◆ **Assignment**
Your answer should be each line of the entries that contains the word "black", copied in full.

◆ **Stored data**
──────────
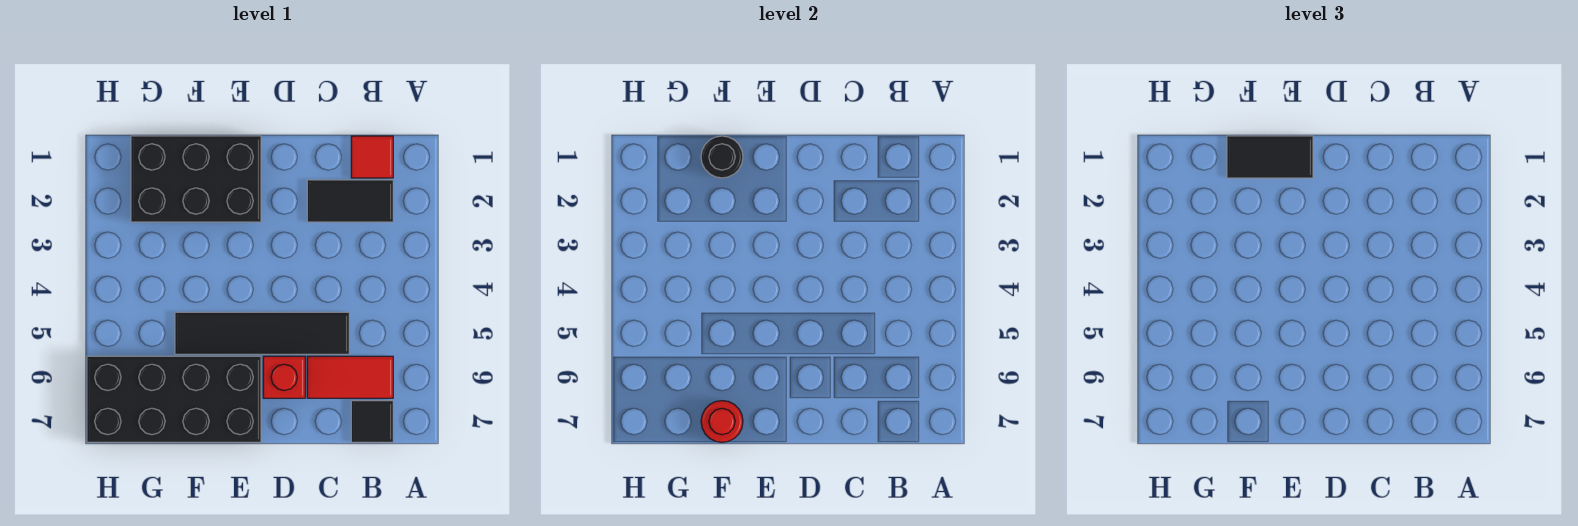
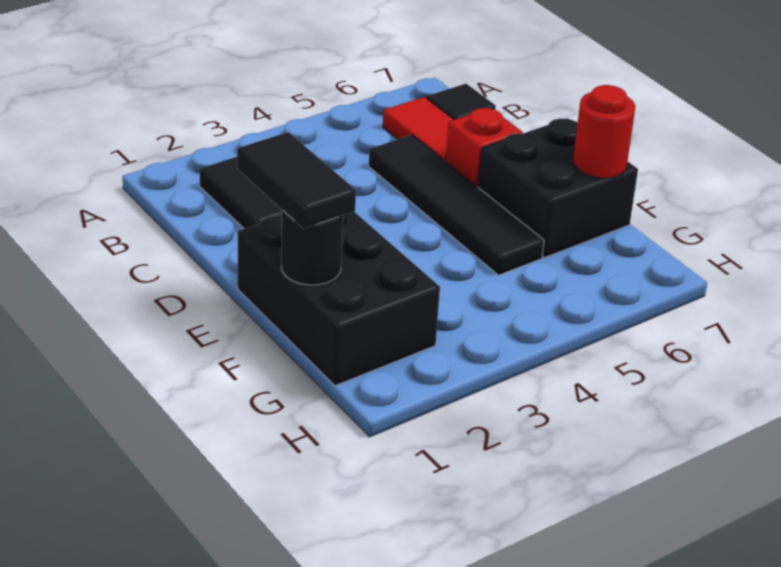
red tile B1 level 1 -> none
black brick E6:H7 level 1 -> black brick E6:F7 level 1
──────────
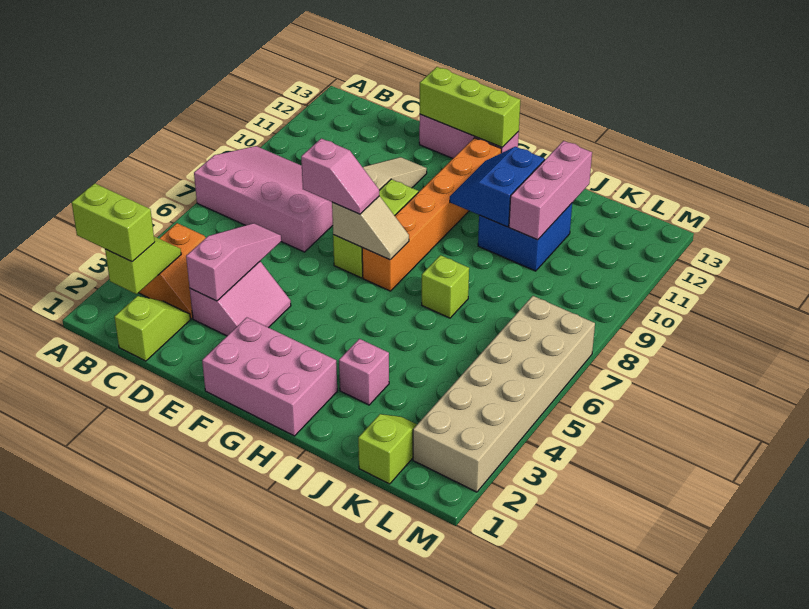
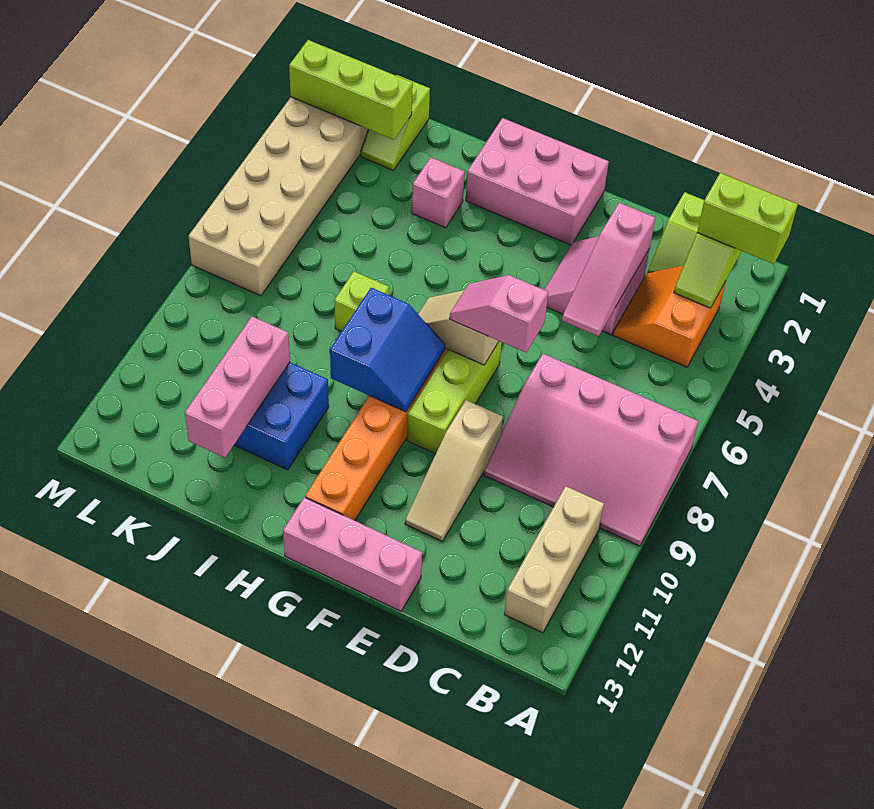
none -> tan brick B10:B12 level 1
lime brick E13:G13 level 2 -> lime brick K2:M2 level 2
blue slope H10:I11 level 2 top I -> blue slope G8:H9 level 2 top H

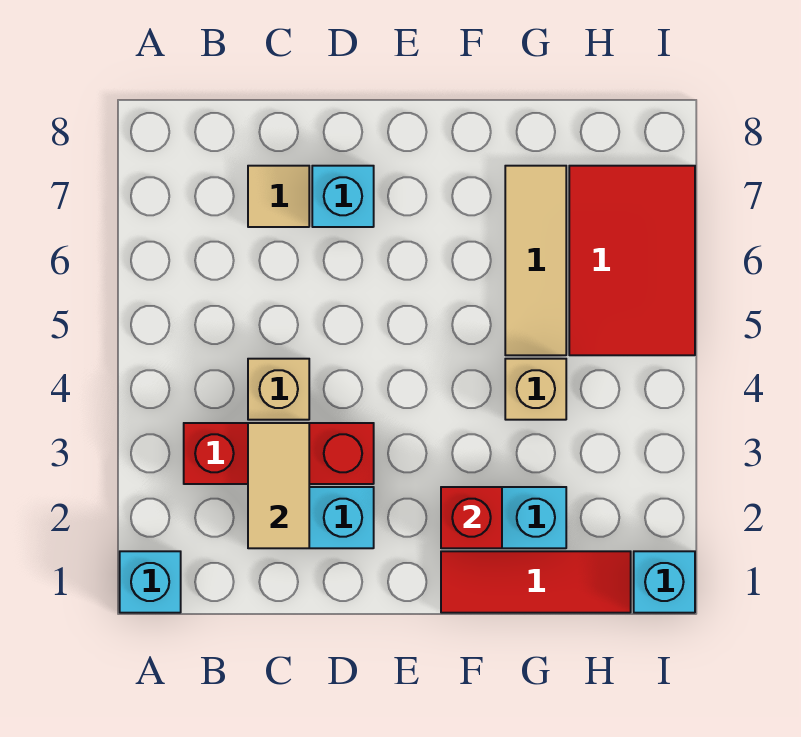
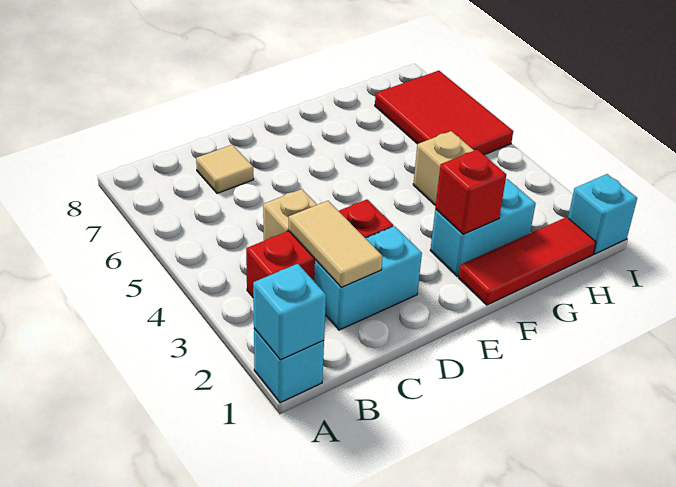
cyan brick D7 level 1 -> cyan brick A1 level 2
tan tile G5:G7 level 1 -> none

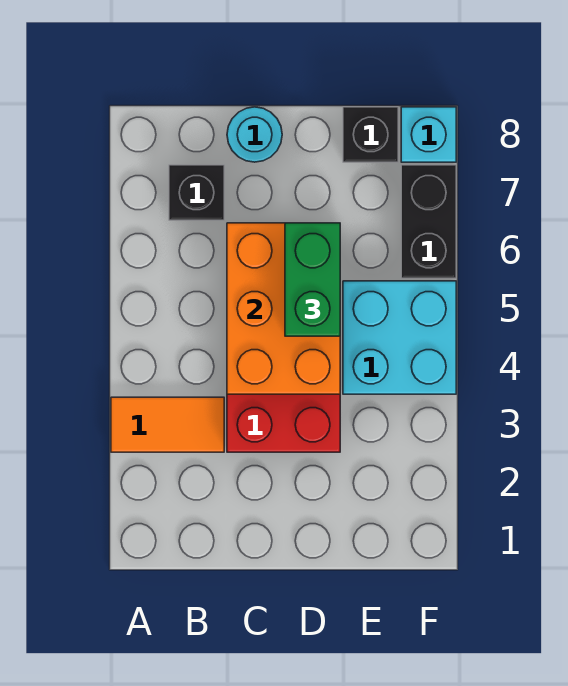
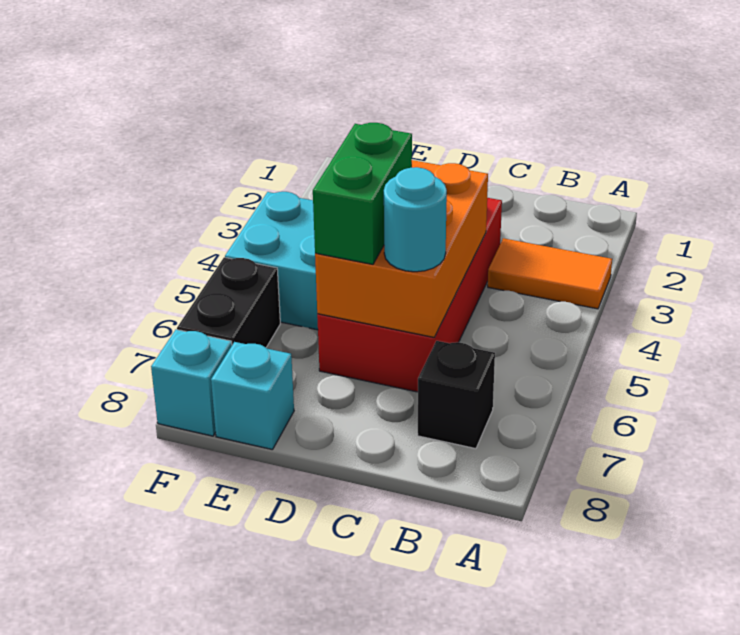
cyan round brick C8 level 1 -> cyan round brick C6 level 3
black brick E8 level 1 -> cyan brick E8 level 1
──────────
◆ **Result**
black brick E6:H7 level 1 -> black brick E6:F7 level 1
black brick E8 level 1 -> cyan brick E8 level 1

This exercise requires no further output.